[Spatial object tracking data]
-----
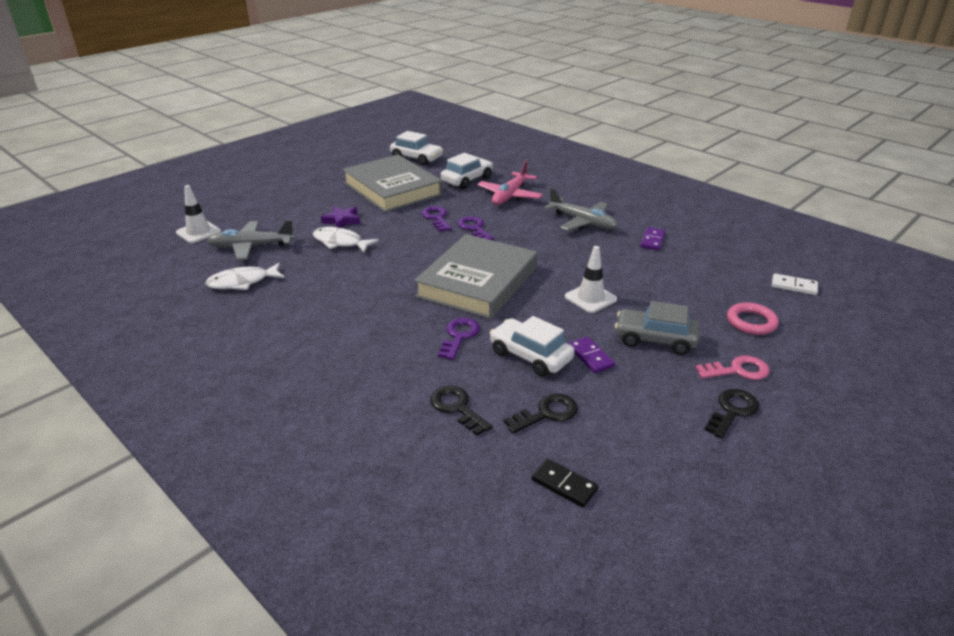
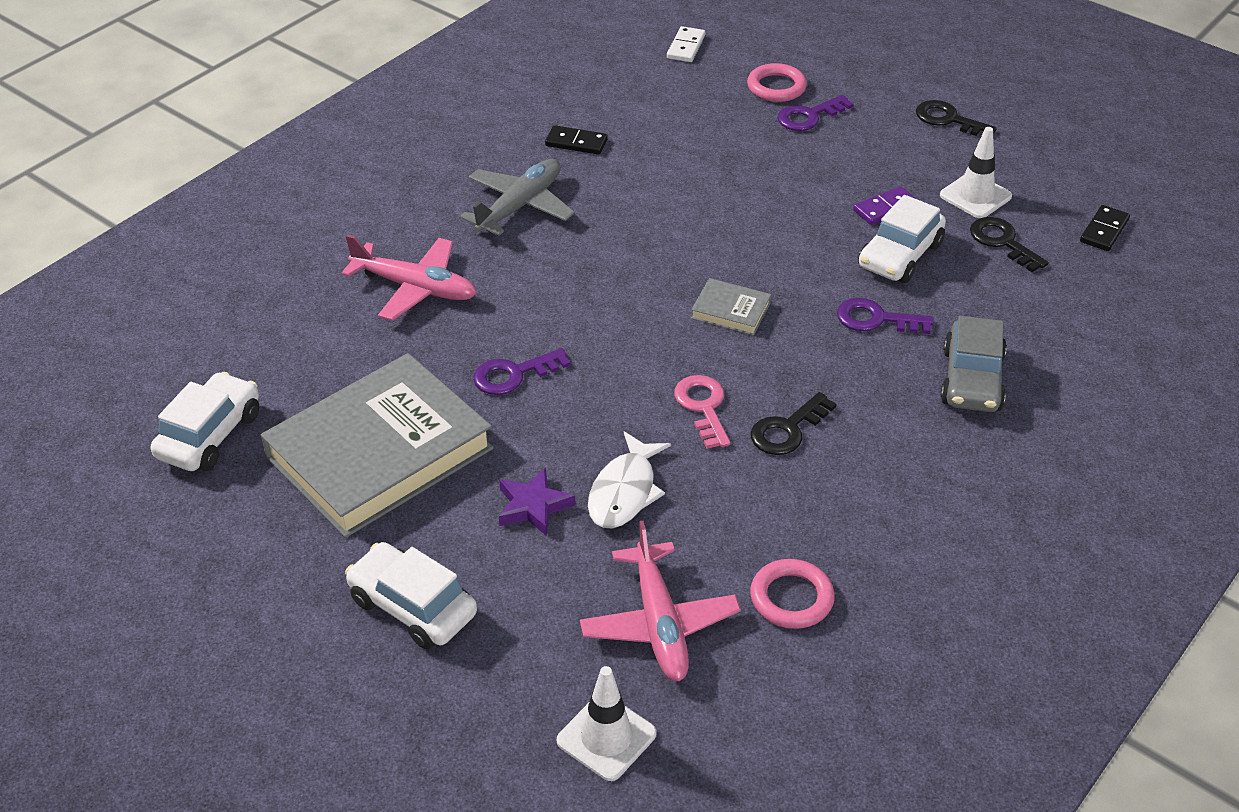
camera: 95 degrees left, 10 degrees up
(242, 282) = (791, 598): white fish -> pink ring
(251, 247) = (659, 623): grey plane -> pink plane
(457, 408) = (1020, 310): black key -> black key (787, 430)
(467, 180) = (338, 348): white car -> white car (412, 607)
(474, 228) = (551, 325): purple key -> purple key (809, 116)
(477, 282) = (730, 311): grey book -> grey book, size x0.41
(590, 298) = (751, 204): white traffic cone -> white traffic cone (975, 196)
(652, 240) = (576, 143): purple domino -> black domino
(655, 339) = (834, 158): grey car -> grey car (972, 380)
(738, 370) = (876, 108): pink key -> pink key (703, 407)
-----
Your task is to set down exactly the lines from the line containing "(457, 408) = (1020, 310): black" to the end of the data above, including both ends.

» TASK RESPONSE:
(457, 408) = (1020, 310): black key -> black key (787, 430)
(467, 180) = (338, 348): white car -> white car (412, 607)
(474, 228) = (551, 325): purple key -> purple key (809, 116)
(477, 282) = (730, 311): grey book -> grey book, size x0.41
(590, 298) = (751, 204): white traffic cone -> white traffic cone (975, 196)
(652, 240) = (576, 143): purple domino -> black domino
(655, 339) = (834, 158): grey car -> grey car (972, 380)
(738, 370) = (876, 108): pink key -> pink key (703, 407)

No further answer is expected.